╭─ EXTRACTED DATA

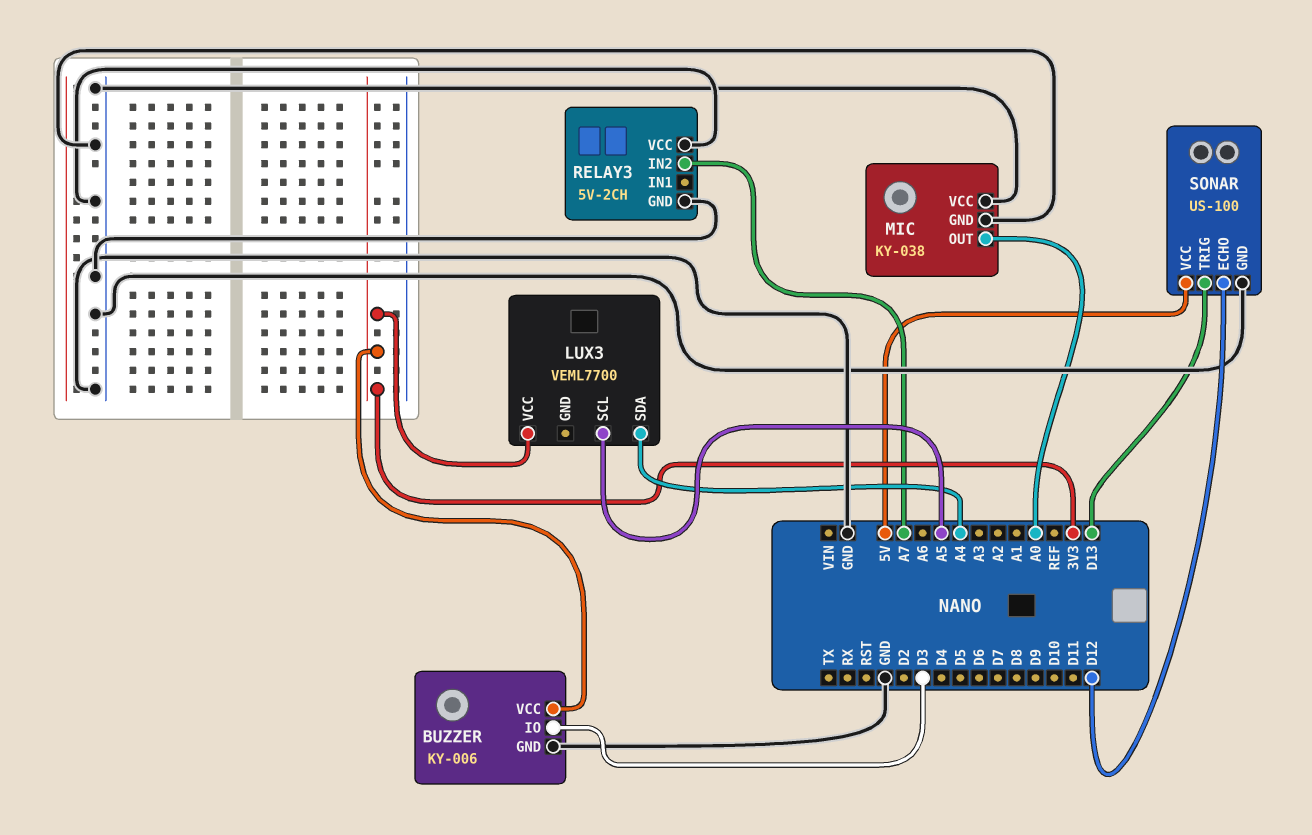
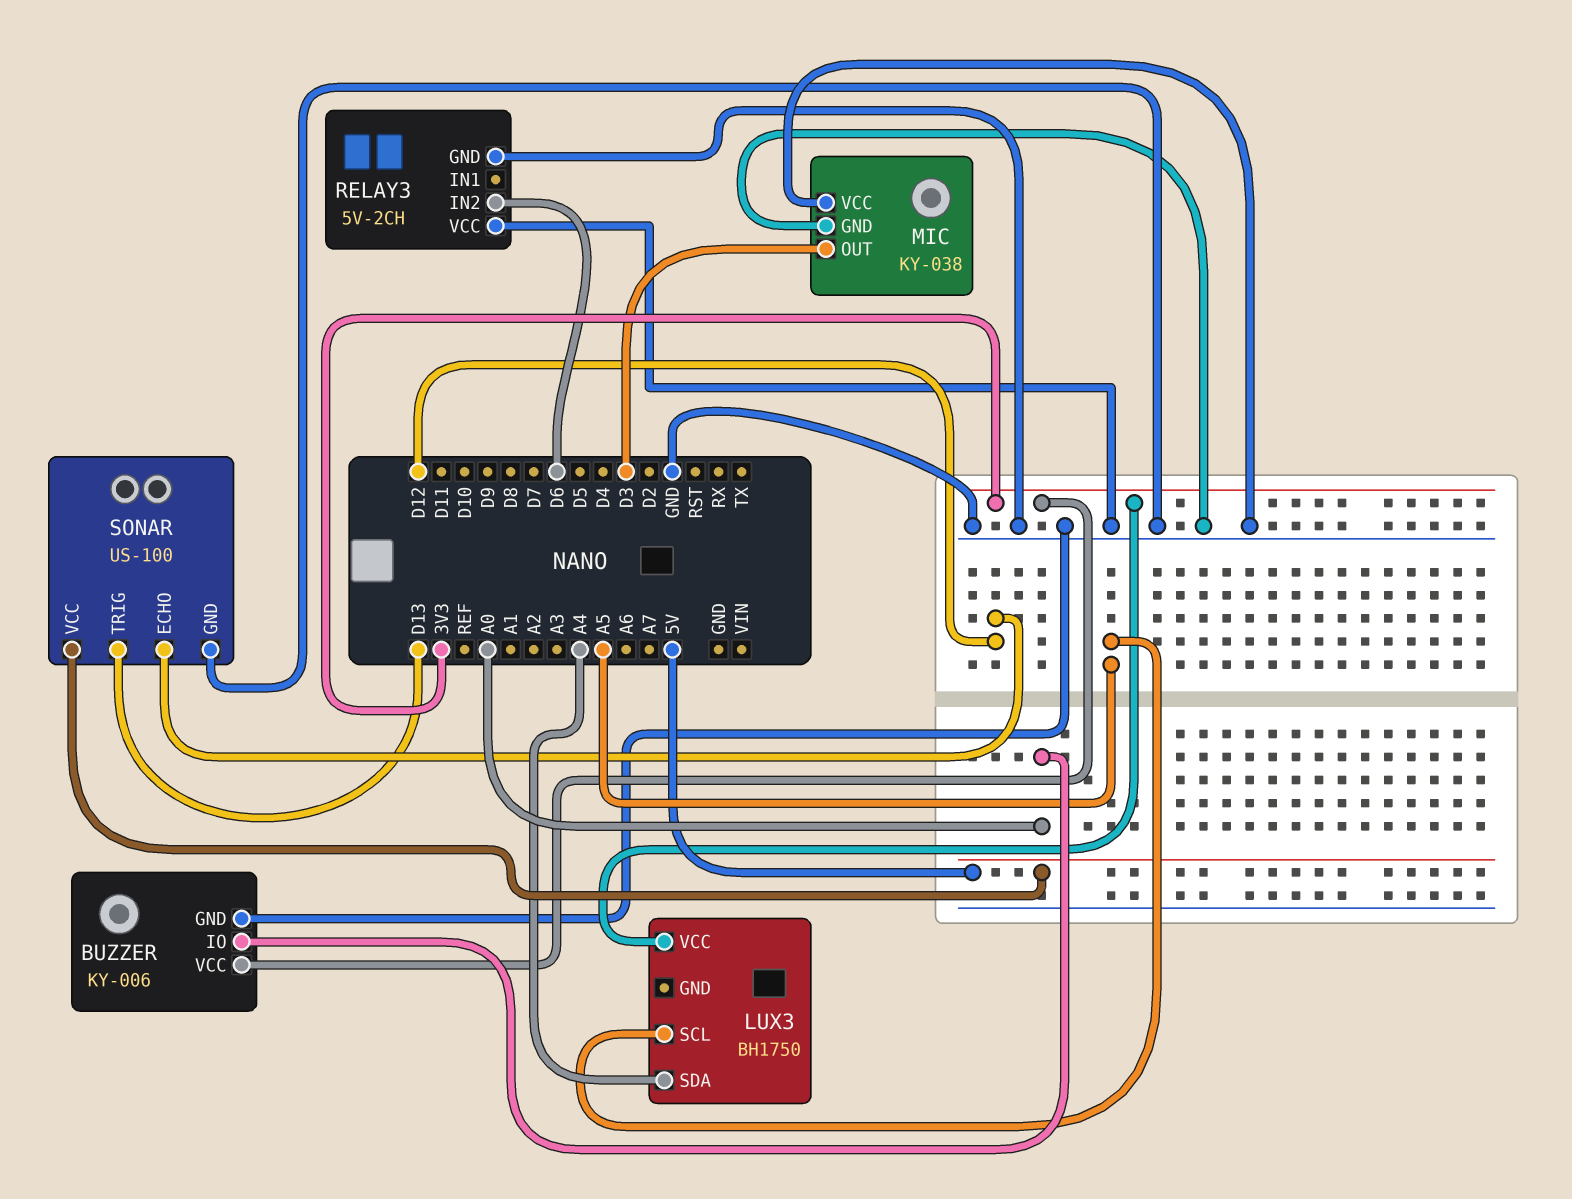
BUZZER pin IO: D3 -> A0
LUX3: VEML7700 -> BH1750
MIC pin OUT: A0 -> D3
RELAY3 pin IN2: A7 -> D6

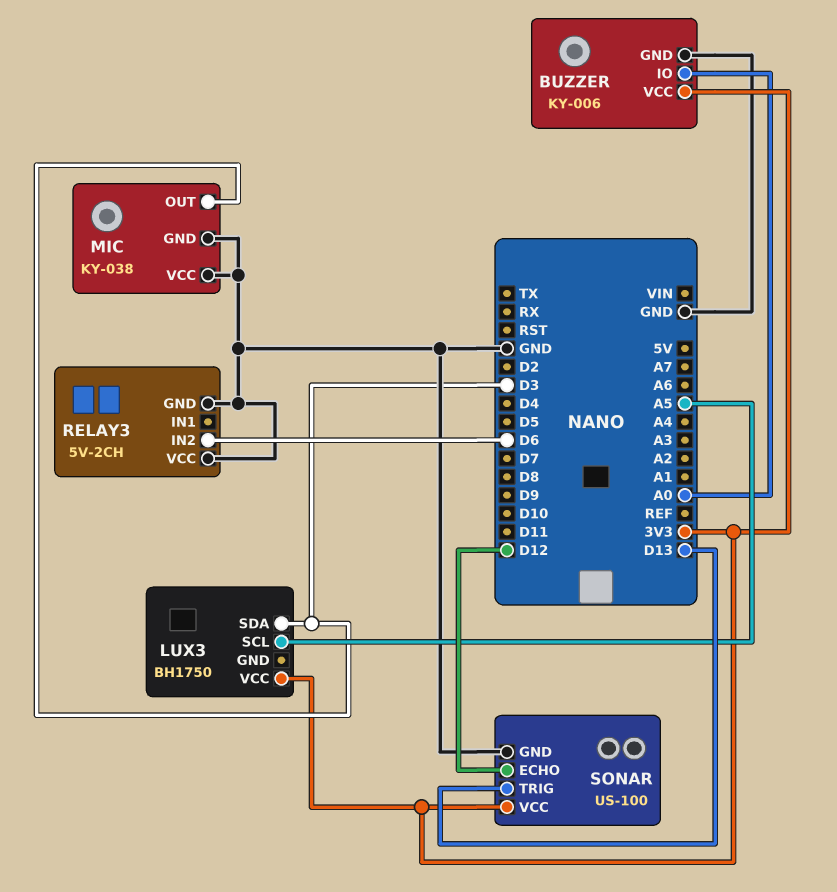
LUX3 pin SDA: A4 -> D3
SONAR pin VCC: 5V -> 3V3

╰─
╭─ EXTRACTED DATA

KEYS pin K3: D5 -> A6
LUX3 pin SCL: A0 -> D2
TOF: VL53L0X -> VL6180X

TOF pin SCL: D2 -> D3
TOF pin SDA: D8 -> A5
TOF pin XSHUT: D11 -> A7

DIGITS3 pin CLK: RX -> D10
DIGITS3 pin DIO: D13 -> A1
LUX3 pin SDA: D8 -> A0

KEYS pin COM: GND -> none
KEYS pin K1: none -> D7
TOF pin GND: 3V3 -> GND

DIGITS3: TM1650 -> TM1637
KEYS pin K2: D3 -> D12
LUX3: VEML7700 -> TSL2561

╰─

WHAT TO PRODUCE> Using only the entries above, output the line with "TOF pin XSHUT: D11 -> A7", the line with "LUX3: VEML7700 -> TSL2561", and all lines between them, exactly as they stand.

TASK RESULT>
TOF pin XSHUT: D11 -> A7

DIGITS3 pin CLK: RX -> D10
DIGITS3 pin DIO: D13 -> A1
LUX3 pin SDA: D8 -> A0

KEYS pin COM: GND -> none
KEYS pin K1: none -> D7
TOF pin GND: 3V3 -> GND

DIGITS3: TM1650 -> TM1637
KEYS pin K2: D3 -> D12
LUX3: VEML7700 -> TSL2561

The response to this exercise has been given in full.